▶ Task to carry out: Exact transcription, pictures omitted: begin at the top line of the records below and end with the line bearing "orange star: (169, 198) -> (215, 128), moved".

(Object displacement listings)
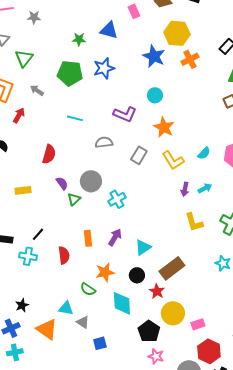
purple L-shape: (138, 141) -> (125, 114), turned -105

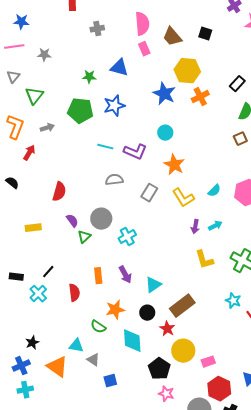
gray arrow: (37, 90) -> (47, 128), turned 128
cyan line: (75, 118) -> (105, 147), moved
purple arrow: (115, 237) -> (125, 275), turned 120
cyan cross: (28, 256) -> (38, 294), turned 36

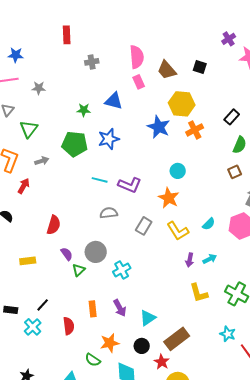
cyan circle: (165, 133) -> (178, 171), moved

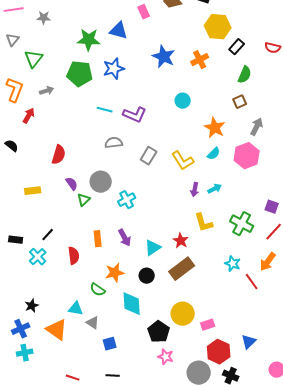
yellow hexagon: (182, 104) -> (218, 27), moved
green star: (84, 110) -> (89, 40), size x1.6
orange star: (169, 198) -> (215, 128), moved
red star: (162, 362) -> (181, 241), moved

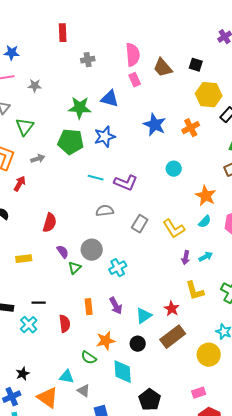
black line: (48, 235) -> (39, 303), turned 48
yellow circle: (183, 314) -> (209, 355), moved

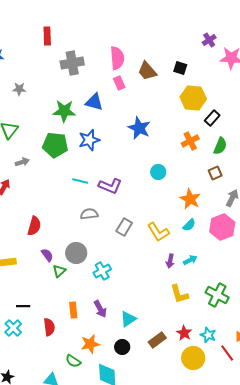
gray cross: (88, 60) -> (72, 63), size x1.6
orange cross: (191, 128) -> (190, 141), moved
red star: (172, 309) -> (184, 333), moved
brown rectangle: (173, 337) -> (157, 340), size x0.7

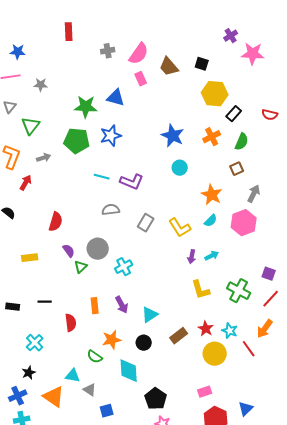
pink semicircle: (117, 58) -> (139, 54), turned 40
gray cross: (72, 63) -> (108, 51), moved, size x0.6
blue star: (139, 128) -> (173, 136), moved
cyan cross: (13, 328) -> (35, 343), moved

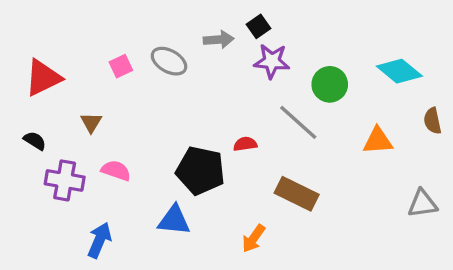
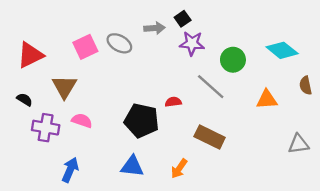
pink square: (121, 66) -> (85, 47), size x1.5
brown triangle: (91, 122) -> (64, 87), size x1.6
blue triangle: (174, 220) -> (132, 166), moved

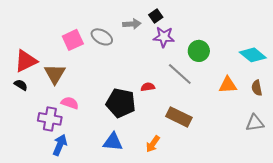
cyan diamond: (282, 50) -> (253, 55), moved
red triangle: (30, 55) -> (26, 61), moved
brown semicircle: (306, 85) -> (257, 88), moved
purple cross: (46, 128) -> (50, 119), moved

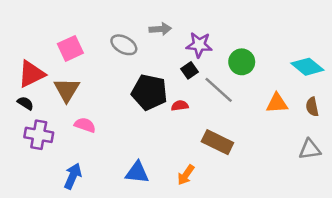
black square: (156, 16) -> (189, 70), moved
pink square: (73, 40) -> (70, 48), moved
black pentagon: (121, 103) -> (149, 92), moved
purple cross: (50, 119) -> (39, 135), moved

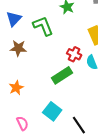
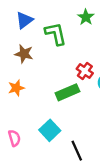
orange star: (16, 88) -> (16, 88), moved

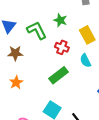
green star: (86, 17) -> (60, 20), moved
red cross: (85, 71) -> (62, 47), moved

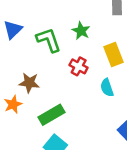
brown star: (15, 53) -> (29, 83), moved
green rectangle: (59, 75) -> (51, 115), moved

▶ Answer section:
purple L-shape: (138, 141) -> (125, 114), turned -105

gray arrow: (37, 90) -> (47, 128), turned 128
cyan line: (75, 118) -> (105, 147), moved
purple arrow: (115, 237) -> (125, 275), turned 120
cyan cross: (28, 256) -> (38, 294), turned 36

cyan circle: (165, 133) -> (178, 171), moved

yellow hexagon: (182, 104) -> (218, 27), moved
green star: (84, 110) -> (89, 40), size x1.6
orange star: (169, 198) -> (215, 128), moved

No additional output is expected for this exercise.